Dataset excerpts

* * * * * * *

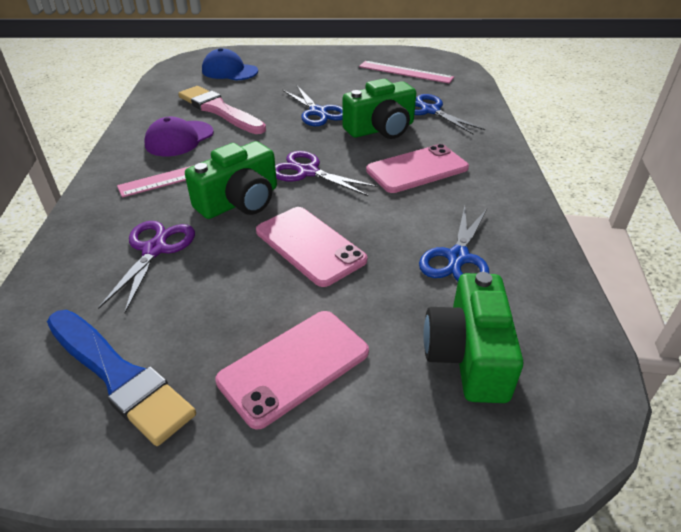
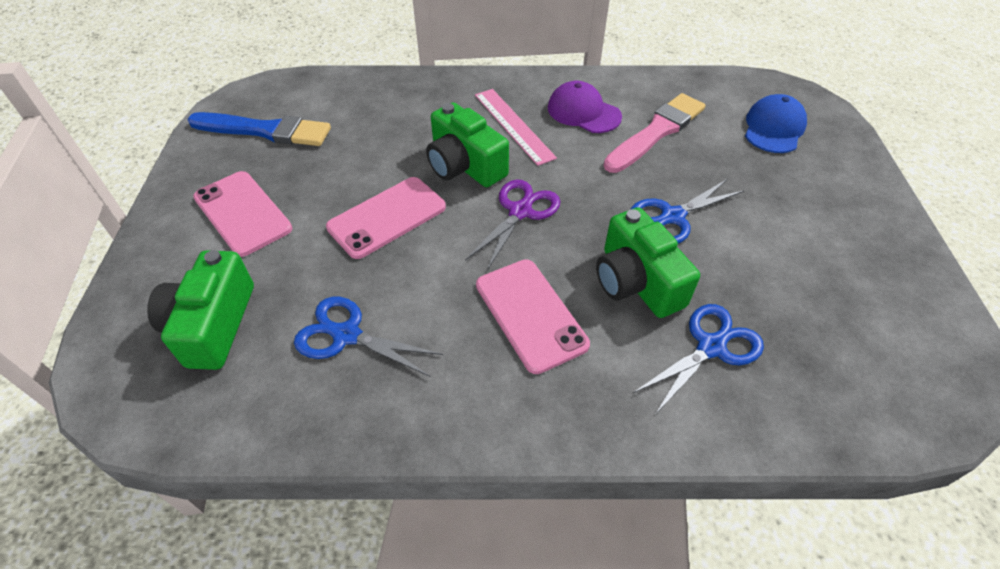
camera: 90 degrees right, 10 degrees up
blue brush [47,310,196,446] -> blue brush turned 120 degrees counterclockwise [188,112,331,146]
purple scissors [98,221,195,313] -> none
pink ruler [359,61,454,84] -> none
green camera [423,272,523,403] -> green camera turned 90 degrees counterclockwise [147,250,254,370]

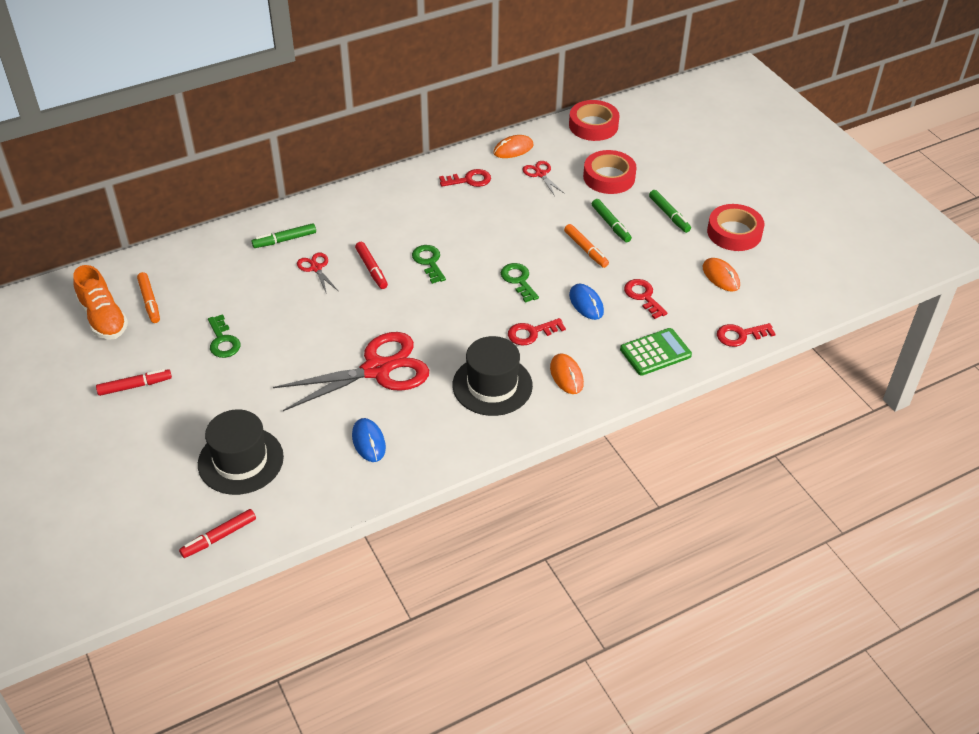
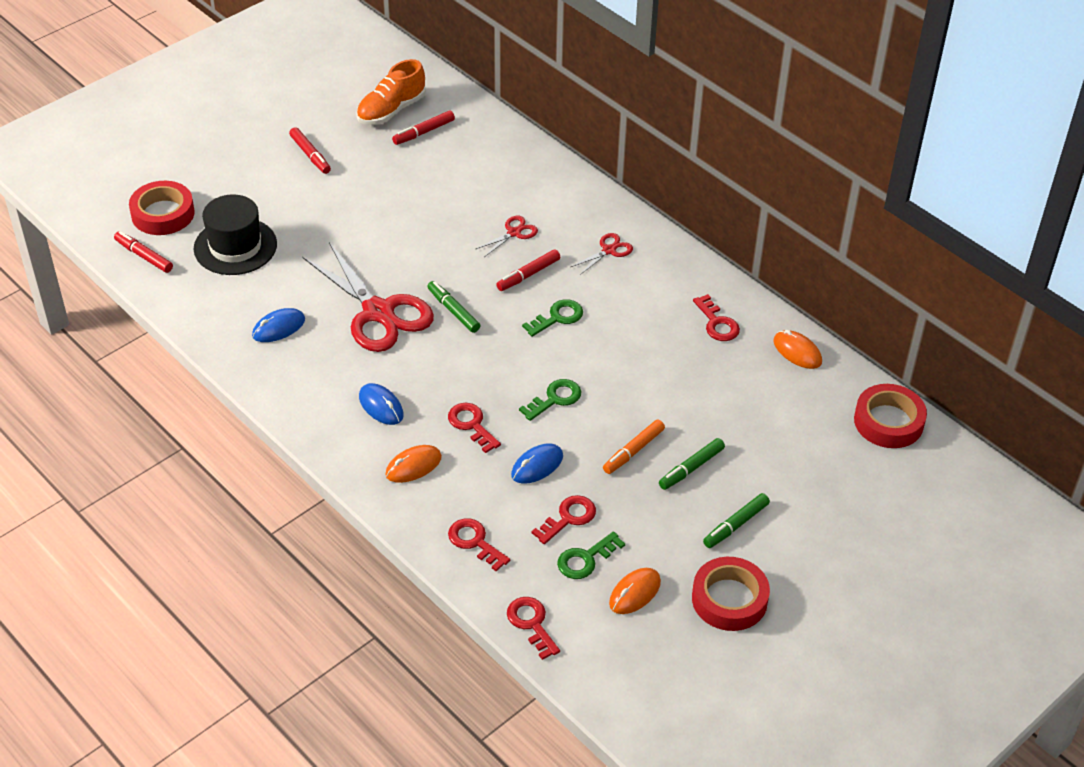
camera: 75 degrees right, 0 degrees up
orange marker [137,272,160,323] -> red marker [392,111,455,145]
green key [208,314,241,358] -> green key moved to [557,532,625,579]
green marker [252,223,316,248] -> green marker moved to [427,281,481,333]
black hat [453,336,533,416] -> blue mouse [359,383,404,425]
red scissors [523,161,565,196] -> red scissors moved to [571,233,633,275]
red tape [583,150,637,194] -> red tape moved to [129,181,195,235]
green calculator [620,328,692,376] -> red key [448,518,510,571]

* * * * * * *

Goal of the exercise: Within the records above, count the lines that hold the word "moved" and give only that number.

Expected answer: 4